((

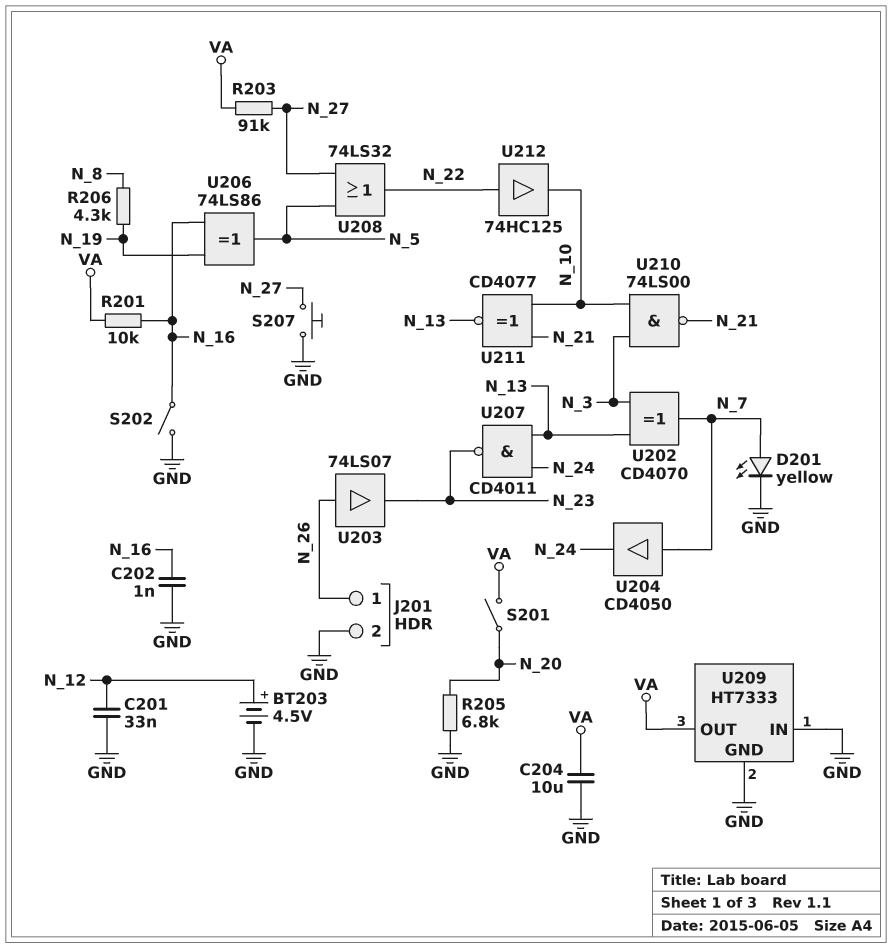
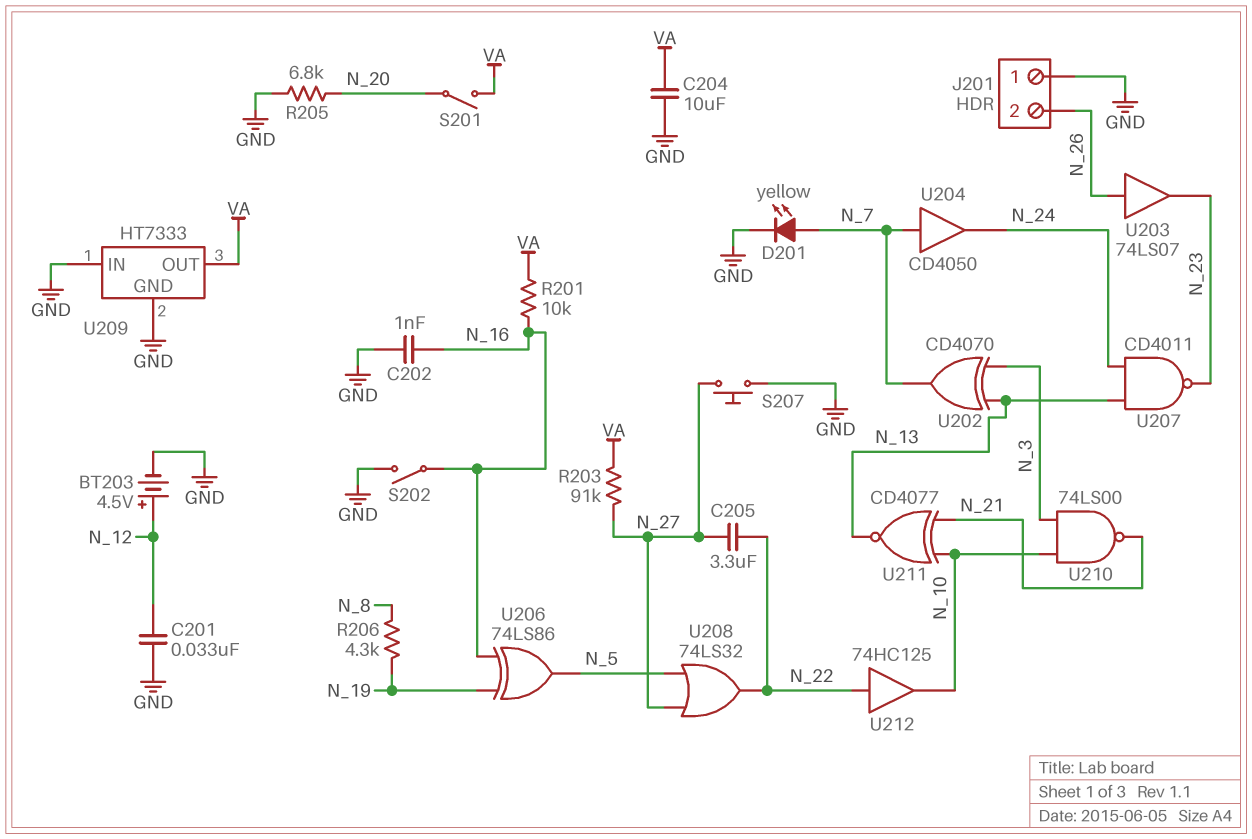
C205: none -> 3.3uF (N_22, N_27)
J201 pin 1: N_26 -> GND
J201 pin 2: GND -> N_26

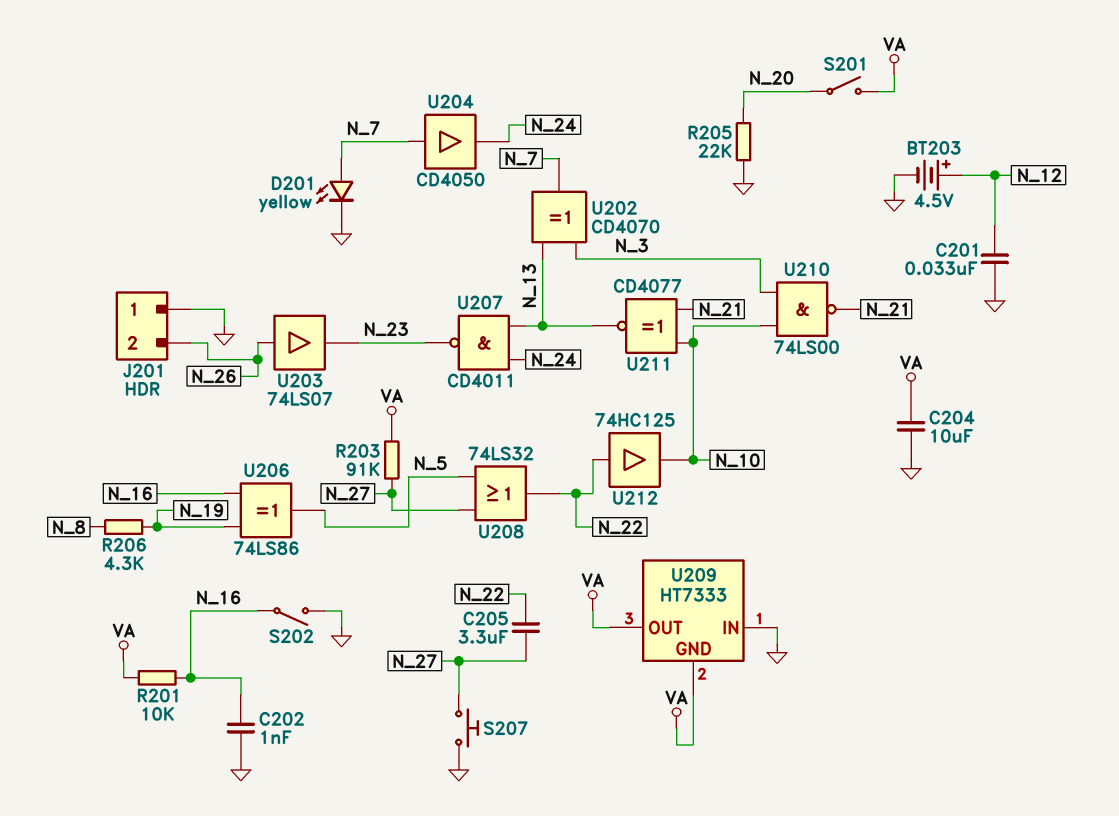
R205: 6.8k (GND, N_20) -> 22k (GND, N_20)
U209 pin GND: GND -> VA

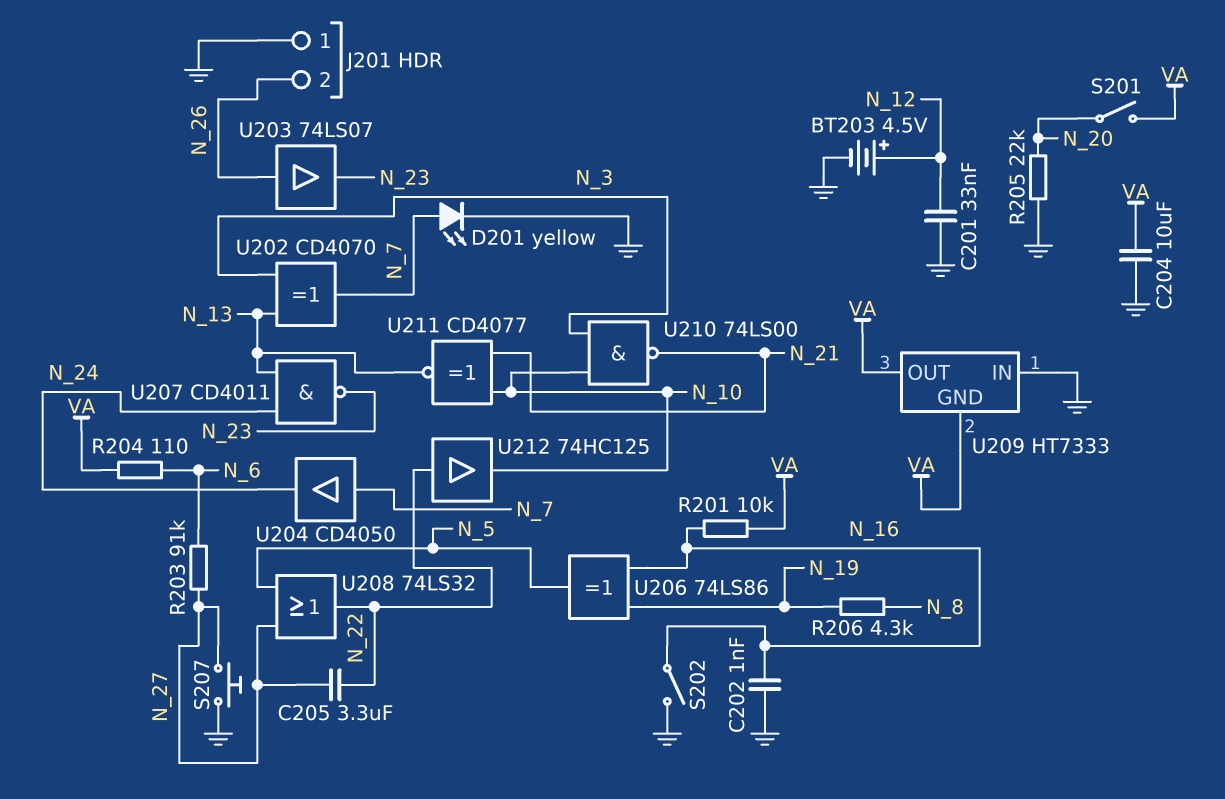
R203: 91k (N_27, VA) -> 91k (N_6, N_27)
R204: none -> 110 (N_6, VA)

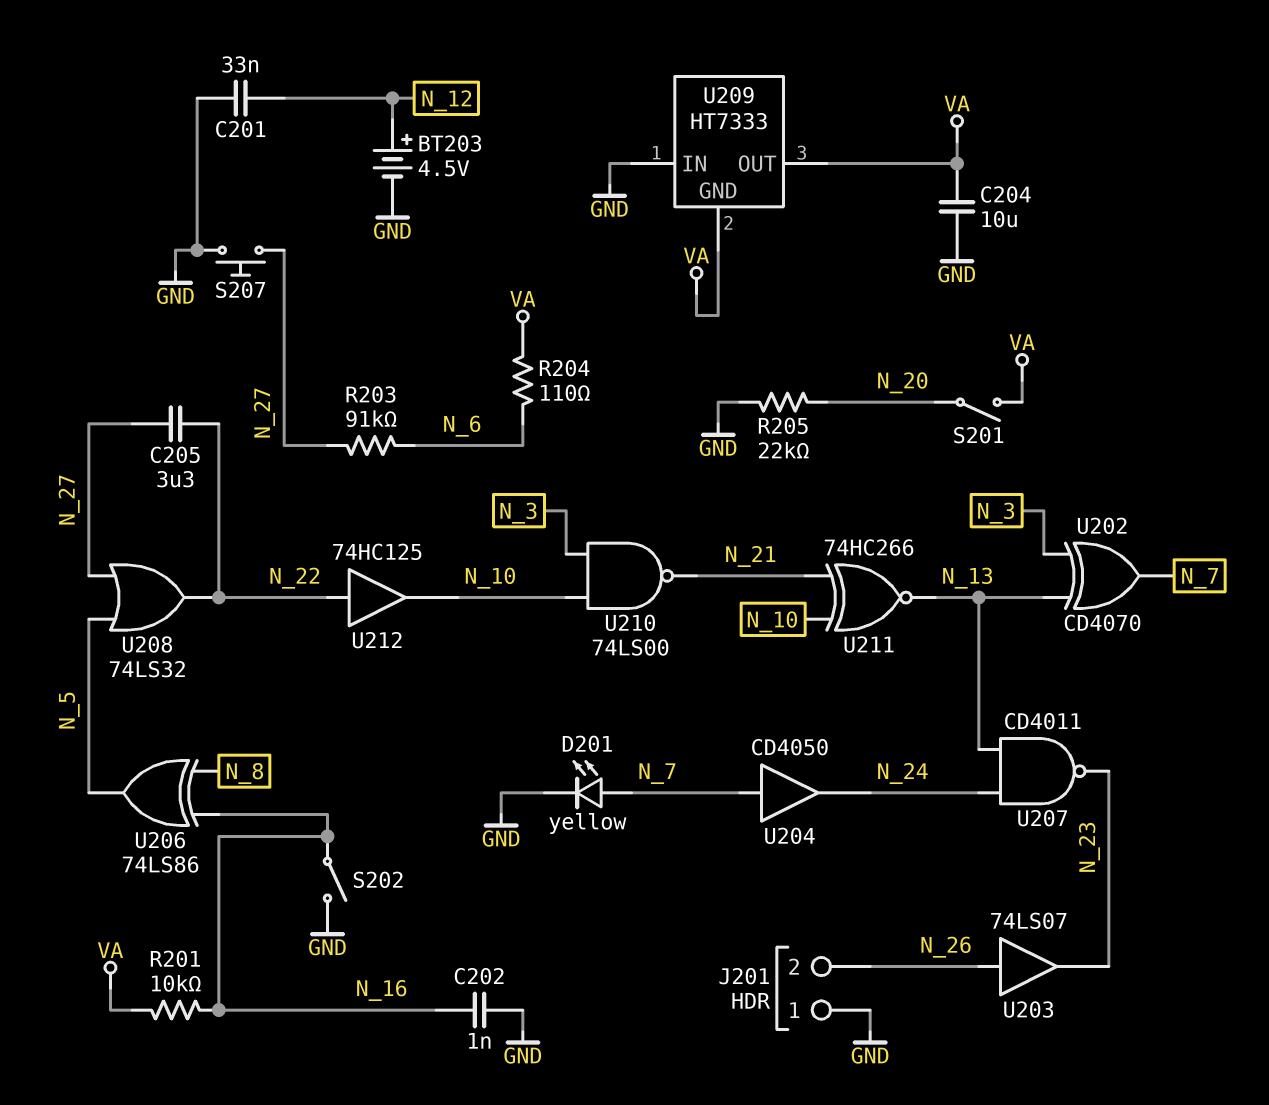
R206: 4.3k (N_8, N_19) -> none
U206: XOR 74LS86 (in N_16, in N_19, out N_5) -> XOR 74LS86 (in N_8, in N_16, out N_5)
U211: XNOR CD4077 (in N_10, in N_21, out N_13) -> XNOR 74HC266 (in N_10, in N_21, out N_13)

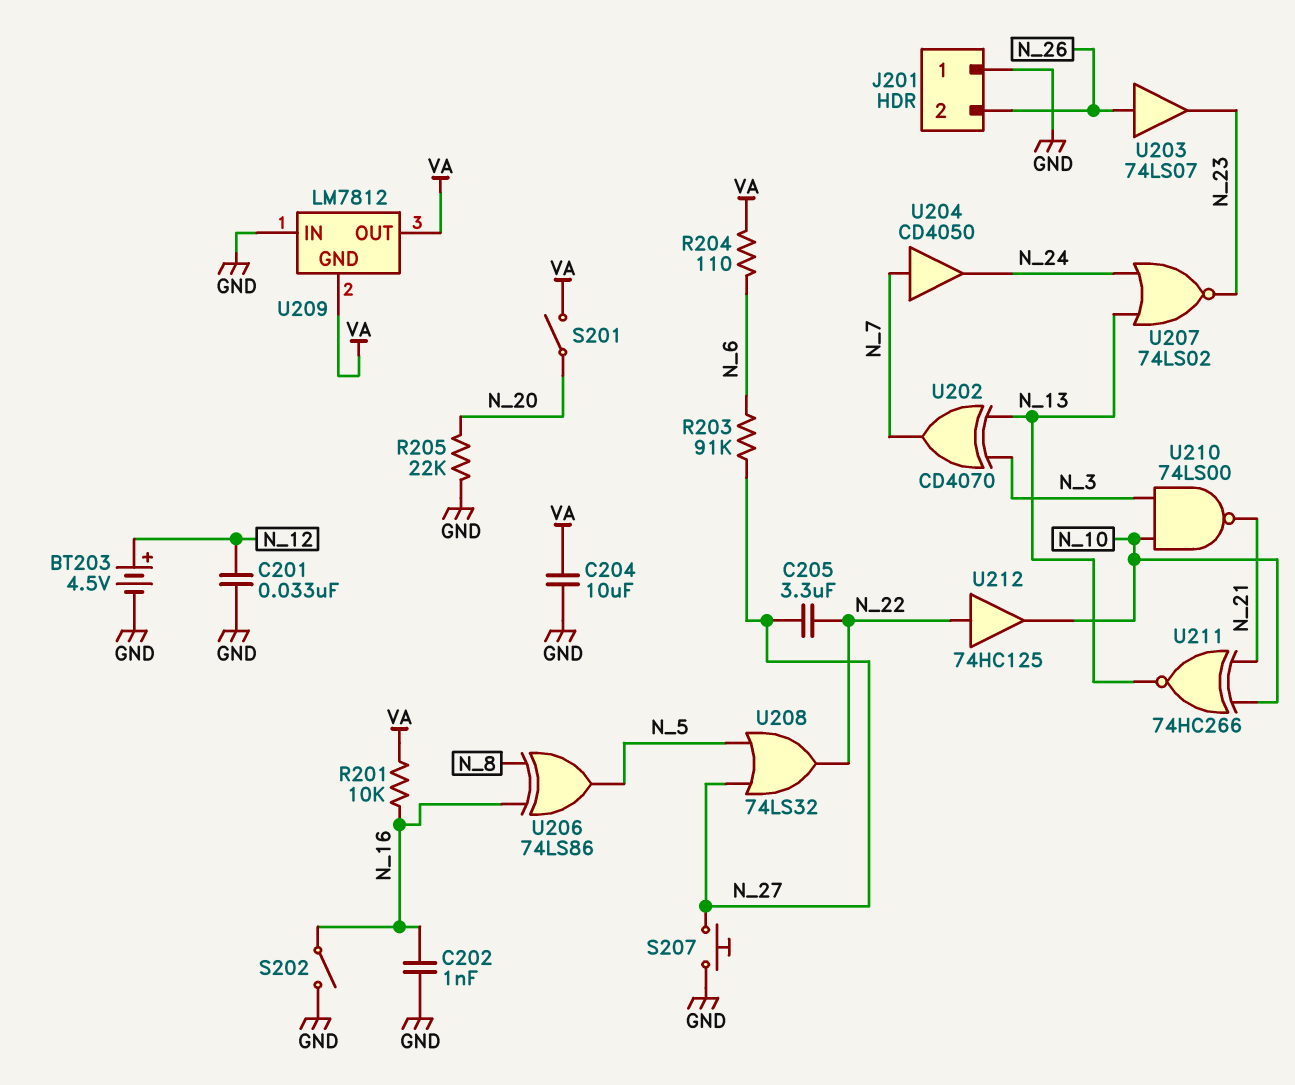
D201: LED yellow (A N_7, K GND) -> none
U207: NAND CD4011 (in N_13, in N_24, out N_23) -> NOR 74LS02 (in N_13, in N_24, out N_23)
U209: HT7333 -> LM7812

))

Without the pictures, reproduce every record exactly as it appears above.

C205: none -> 3.3uF (N_22, N_27)
J201 pin 1: N_26 -> GND
J201 pin 2: GND -> N_26

R205: 6.8k (GND, N_20) -> 22k (GND, N_20)
U209 pin GND: GND -> VA

R203: 91k (N_27, VA) -> 91k (N_6, N_27)
R204: none -> 110 (N_6, VA)

R206: 4.3k (N_8, N_19) -> none
U206: XOR 74LS86 (in N_16, in N_19, out N_5) -> XOR 74LS86 (in N_8, in N_16, out N_5)
U211: XNOR CD4077 (in N_10, in N_21, out N_13) -> XNOR 74HC266 (in N_10, in N_21, out N_13)

D201: LED yellow (A N_7, K GND) -> none
U207: NAND CD4011 (in N_13, in N_24, out N_23) -> NOR 74LS02 (in N_13, in N_24, out N_23)
U209: HT7333 -> LM7812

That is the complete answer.